WHAT TO WORK ON
There is one span to output from the data below: the lines starting at the line with "camera: 45 degrees right, 25 degrees down" and ending at the line with "pink cutting board [263,274,346,336]". Output it exactly, ends included, nothing more.

SOURCE INFORMATION
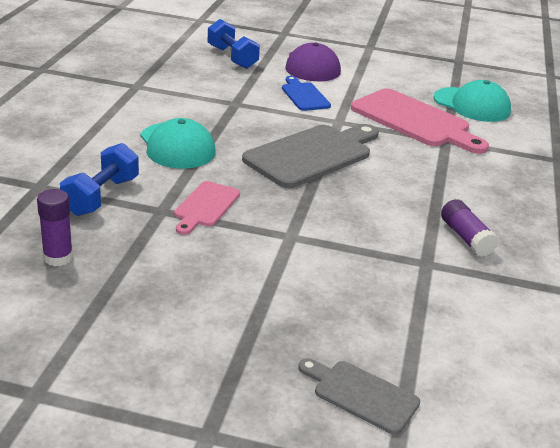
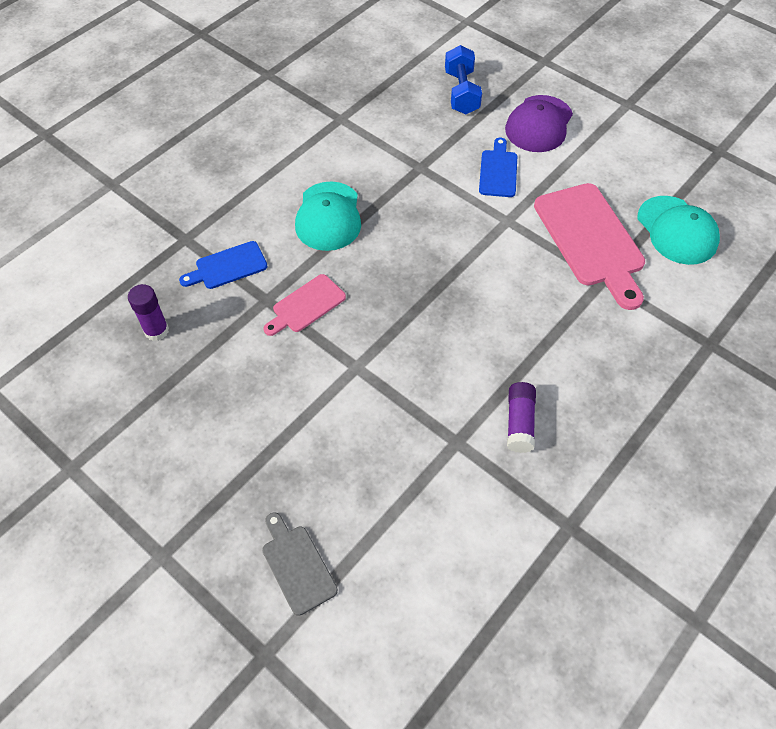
camera: 30 degrees right, 25 degrees up
blue dumbbell [60,143,139,216] -> blue cutting board [179,241,267,289]
grey cutting board [242,124,379,188] -> none

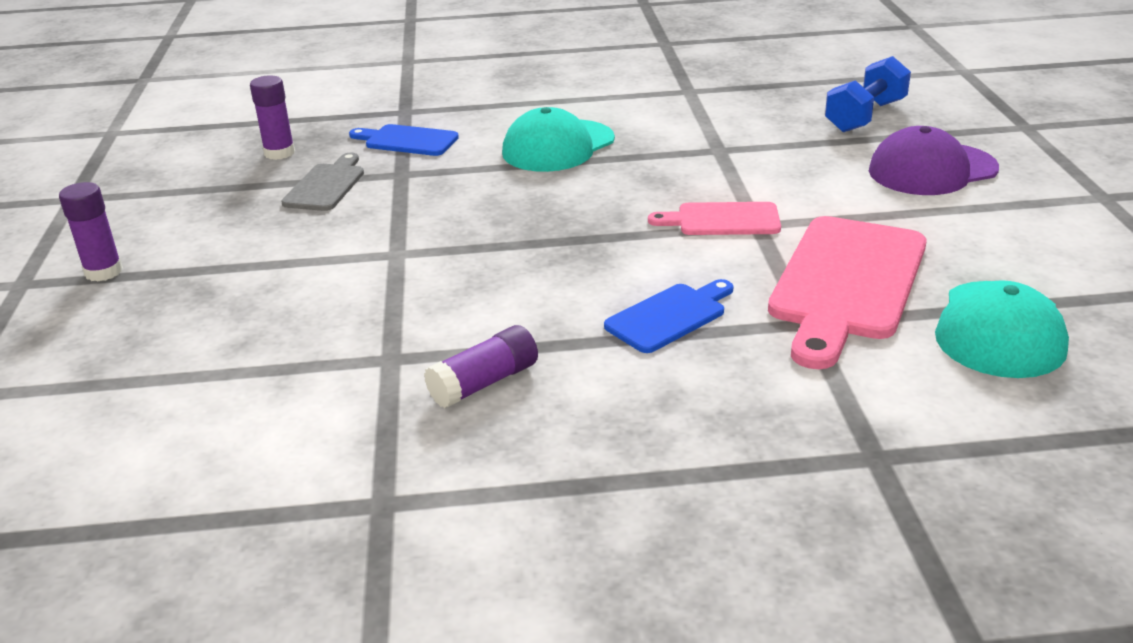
camera: 45 degrees right, 25 degrees down
grey cutting board [262,512,338,616] -> grey cutting board moved to [281,153,364,211]
pink cutting board [263,274,346,336] -> pink cutting board moved to [648,202,781,235]
blue cutting board [479,138,517,197] -> blue cutting board moved to [604,279,733,353]
none -> purple glue stick [59,182,123,282]

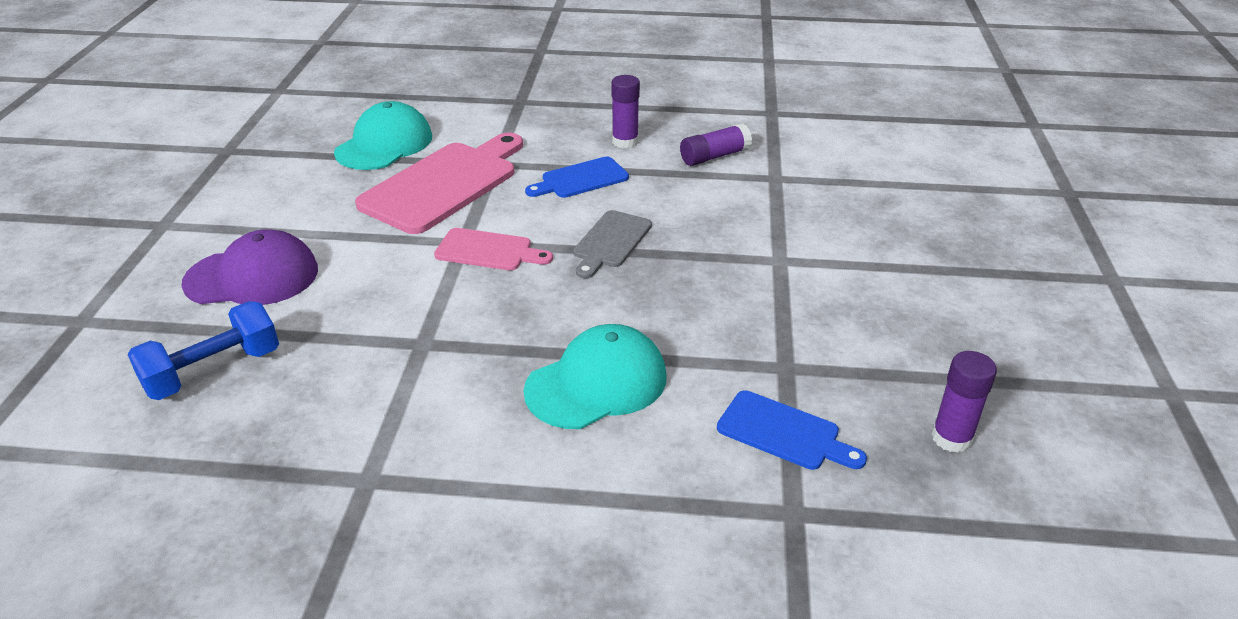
camera: 170 degrees left, 5 degrees up
purple glue stick [59,182,123,282] -> purple glue stick moved to [611,75,640,148]
grey cutting board [281,153,364,211] -> grey cutting board moved to [573,210,652,278]

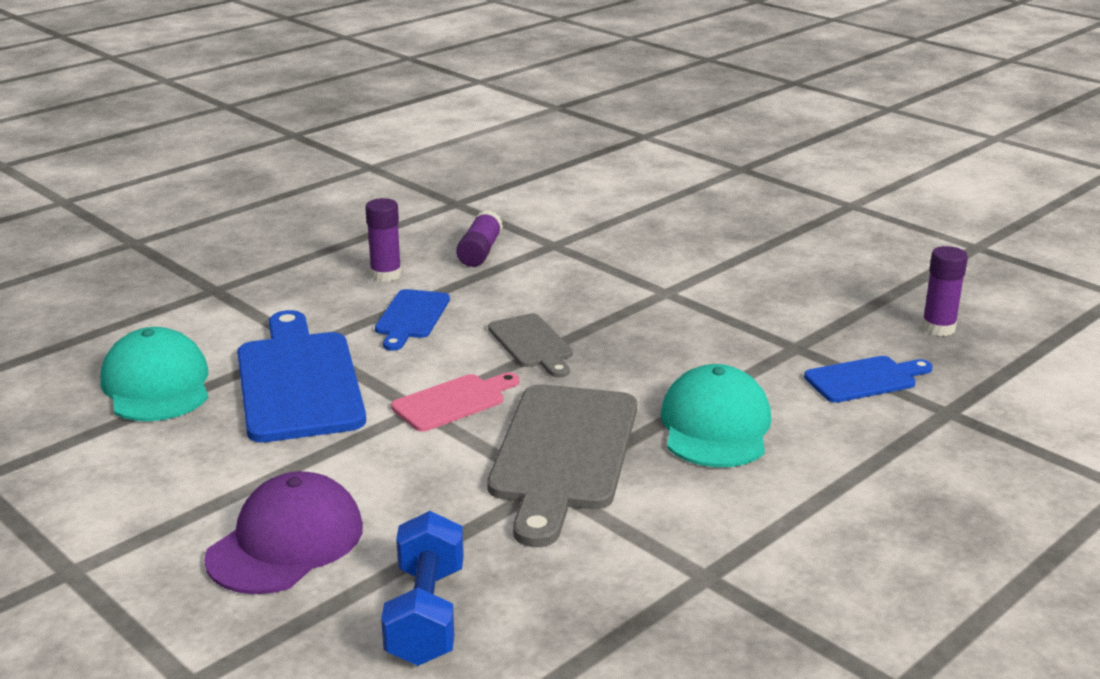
camera: 50 degrees left, 10 degrees down
pink cutting board [355,133,523,234] -> blue cutting board [237,310,366,442]
none -> grey cutting board [487,384,637,547]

EXERCISE RESPONSE
camera: 45 degrees right, 25 degrees down
grey cutting board [262,512,338,616] -> grey cutting board moved to [281,153,364,211]
pink cutting board [263,274,346,336] -> pink cutting board moved to [648,202,781,235]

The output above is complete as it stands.